> _Instructions for the task_
Restate word for word the lines in the listing below, starting at the line containing "RFID3 pin RST: D8 -> TX" and ending at the line containing "MIC pin GND: GND -> none", both included; leave out the rest.

> _Dataset extract_
★ ★ ★ ★

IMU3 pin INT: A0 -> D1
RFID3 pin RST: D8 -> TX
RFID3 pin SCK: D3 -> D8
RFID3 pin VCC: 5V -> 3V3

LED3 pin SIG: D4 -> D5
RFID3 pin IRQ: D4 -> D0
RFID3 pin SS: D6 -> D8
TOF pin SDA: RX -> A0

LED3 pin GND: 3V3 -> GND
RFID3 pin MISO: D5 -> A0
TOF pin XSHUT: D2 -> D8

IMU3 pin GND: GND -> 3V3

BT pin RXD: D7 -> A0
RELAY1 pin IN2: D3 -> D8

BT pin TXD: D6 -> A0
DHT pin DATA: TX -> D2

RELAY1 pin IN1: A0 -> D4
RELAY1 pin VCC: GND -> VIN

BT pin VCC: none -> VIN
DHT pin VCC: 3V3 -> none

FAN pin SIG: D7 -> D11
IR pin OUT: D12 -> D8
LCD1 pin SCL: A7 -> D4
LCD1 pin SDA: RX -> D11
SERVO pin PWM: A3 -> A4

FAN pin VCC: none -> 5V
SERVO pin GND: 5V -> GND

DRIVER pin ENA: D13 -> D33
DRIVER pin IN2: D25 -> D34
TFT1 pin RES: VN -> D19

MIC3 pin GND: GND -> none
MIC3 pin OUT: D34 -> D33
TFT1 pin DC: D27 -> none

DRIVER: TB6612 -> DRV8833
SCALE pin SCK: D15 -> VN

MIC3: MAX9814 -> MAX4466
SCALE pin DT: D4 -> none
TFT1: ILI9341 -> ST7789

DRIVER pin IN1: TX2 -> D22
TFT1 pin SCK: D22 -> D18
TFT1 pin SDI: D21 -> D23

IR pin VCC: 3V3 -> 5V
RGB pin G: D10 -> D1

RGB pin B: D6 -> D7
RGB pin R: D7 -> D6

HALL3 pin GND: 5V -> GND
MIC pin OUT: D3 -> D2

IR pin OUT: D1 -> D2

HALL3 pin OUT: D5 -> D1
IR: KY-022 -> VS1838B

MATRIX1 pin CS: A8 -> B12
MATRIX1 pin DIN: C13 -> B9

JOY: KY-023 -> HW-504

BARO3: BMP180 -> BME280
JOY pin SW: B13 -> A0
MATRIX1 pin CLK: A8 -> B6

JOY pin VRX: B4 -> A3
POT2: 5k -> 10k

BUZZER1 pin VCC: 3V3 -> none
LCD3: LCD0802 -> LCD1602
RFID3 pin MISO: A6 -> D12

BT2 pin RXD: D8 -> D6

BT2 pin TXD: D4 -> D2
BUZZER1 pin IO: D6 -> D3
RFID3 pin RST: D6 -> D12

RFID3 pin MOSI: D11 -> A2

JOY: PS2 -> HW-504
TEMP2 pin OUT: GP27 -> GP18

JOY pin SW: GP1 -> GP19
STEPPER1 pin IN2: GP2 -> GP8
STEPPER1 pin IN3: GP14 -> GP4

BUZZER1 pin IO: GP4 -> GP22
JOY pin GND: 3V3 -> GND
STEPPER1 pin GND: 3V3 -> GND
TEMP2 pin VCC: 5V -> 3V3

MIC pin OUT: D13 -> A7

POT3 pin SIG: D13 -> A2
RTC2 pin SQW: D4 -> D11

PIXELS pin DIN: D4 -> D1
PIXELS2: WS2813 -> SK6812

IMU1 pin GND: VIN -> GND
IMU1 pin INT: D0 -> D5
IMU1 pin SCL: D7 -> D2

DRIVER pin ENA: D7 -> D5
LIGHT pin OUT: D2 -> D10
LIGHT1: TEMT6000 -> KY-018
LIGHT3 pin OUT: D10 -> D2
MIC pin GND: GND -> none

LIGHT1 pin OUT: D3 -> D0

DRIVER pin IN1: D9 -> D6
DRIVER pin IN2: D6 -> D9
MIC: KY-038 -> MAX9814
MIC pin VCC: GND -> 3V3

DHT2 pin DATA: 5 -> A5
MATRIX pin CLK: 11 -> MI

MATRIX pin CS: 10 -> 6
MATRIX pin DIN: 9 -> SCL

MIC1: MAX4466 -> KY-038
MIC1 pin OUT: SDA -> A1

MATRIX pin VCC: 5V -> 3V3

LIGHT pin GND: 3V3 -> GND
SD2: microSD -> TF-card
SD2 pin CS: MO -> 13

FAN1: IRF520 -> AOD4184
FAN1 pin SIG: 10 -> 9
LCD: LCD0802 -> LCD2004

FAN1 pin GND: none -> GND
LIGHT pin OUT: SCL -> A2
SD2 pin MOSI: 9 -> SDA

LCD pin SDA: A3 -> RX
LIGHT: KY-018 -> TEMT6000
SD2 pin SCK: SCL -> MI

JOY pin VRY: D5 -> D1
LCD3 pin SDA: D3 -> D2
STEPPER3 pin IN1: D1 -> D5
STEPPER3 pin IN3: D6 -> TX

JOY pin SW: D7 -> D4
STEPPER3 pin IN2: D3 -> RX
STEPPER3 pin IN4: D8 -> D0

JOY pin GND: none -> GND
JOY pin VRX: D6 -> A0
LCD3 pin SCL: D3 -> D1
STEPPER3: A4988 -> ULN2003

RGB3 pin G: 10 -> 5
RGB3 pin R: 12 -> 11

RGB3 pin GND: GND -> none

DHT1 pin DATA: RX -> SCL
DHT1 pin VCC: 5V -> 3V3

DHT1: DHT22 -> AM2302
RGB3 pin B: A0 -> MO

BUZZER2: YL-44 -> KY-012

★ ★ ★ ★

> _Result of this exercise_
RFID3 pin RST: D8 -> TX
RFID3 pin SCK: D3 -> D8
RFID3 pin VCC: 5V -> 3V3

LED3 pin SIG: D4 -> D5
RFID3 pin IRQ: D4 -> D0
RFID3 pin SS: D6 -> D8
TOF pin SDA: RX -> A0

LED3 pin GND: 3V3 -> GND
RFID3 pin MISO: D5 -> A0
TOF pin XSHUT: D2 -> D8

IMU3 pin GND: GND -> 3V3

BT pin RXD: D7 -> A0
RELAY1 pin IN2: D3 -> D8

BT pin TXD: D6 -> A0
DHT pin DATA: TX -> D2

RELAY1 pin IN1: A0 -> D4
RELAY1 pin VCC: GND -> VIN

BT pin VCC: none -> VIN
DHT pin VCC: 3V3 -> none

FAN pin SIG: D7 -> D11
IR pin OUT: D12 -> D8
LCD1 pin SCL: A7 -> D4
LCD1 pin SDA: RX -> D11
SERVO pin PWM: A3 -> A4

FAN pin VCC: none -> 5V
SERVO pin GND: 5V -> GND

DRIVER pin ENA: D13 -> D33
DRIVER pin IN2: D25 -> D34
TFT1 pin RES: VN -> D19

MIC3 pin GND: GND -> none
MIC3 pin OUT: D34 -> D33
TFT1 pin DC: D27 -> none

DRIVER: TB6612 -> DRV8833
SCALE pin SCK: D15 -> VN

MIC3: MAX9814 -> MAX4466
SCALE pin DT: D4 -> none
TFT1: ILI9341 -> ST7789

DRIVER pin IN1: TX2 -> D22
TFT1 pin SCK: D22 -> D18
TFT1 pin SDI: D21 -> D23

IR pin VCC: 3V3 -> 5V
RGB pin G: D10 -> D1

RGB pin B: D6 -> D7
RGB pin R: D7 -> D6

HALL3 pin GND: 5V -> GND
MIC pin OUT: D3 -> D2

IR pin OUT: D1 -> D2

HALL3 pin OUT: D5 -> D1
IR: KY-022 -> VS1838B

MATRIX1 pin CS: A8 -> B12
MATRIX1 pin DIN: C13 -> B9

JOY: KY-023 -> HW-504

BARO3: BMP180 -> BME280
JOY pin SW: B13 -> A0
MATRIX1 pin CLK: A8 -> B6

JOY pin VRX: B4 -> A3
POT2: 5k -> 10k

BUZZER1 pin VCC: 3V3 -> none
LCD3: LCD0802 -> LCD1602
RFID3 pin MISO: A6 -> D12

BT2 pin RXD: D8 -> D6

BT2 pin TXD: D4 -> D2
BUZZER1 pin IO: D6 -> D3
RFID3 pin RST: D6 -> D12

RFID3 pin MOSI: D11 -> A2

JOY: PS2 -> HW-504
TEMP2 pin OUT: GP27 -> GP18

JOY pin SW: GP1 -> GP19
STEPPER1 pin IN2: GP2 -> GP8
STEPPER1 pin IN3: GP14 -> GP4

BUZZER1 pin IO: GP4 -> GP22
JOY pin GND: 3V3 -> GND
STEPPER1 pin GND: 3V3 -> GND
TEMP2 pin VCC: 5V -> 3V3

MIC pin OUT: D13 -> A7

POT3 pin SIG: D13 -> A2
RTC2 pin SQW: D4 -> D11

PIXELS pin DIN: D4 -> D1
PIXELS2: WS2813 -> SK6812

IMU1 pin GND: VIN -> GND
IMU1 pin INT: D0 -> D5
IMU1 pin SCL: D7 -> D2

DRIVER pin ENA: D7 -> D5
LIGHT pin OUT: D2 -> D10
LIGHT1: TEMT6000 -> KY-018
LIGHT3 pin OUT: D10 -> D2
MIC pin GND: GND -> none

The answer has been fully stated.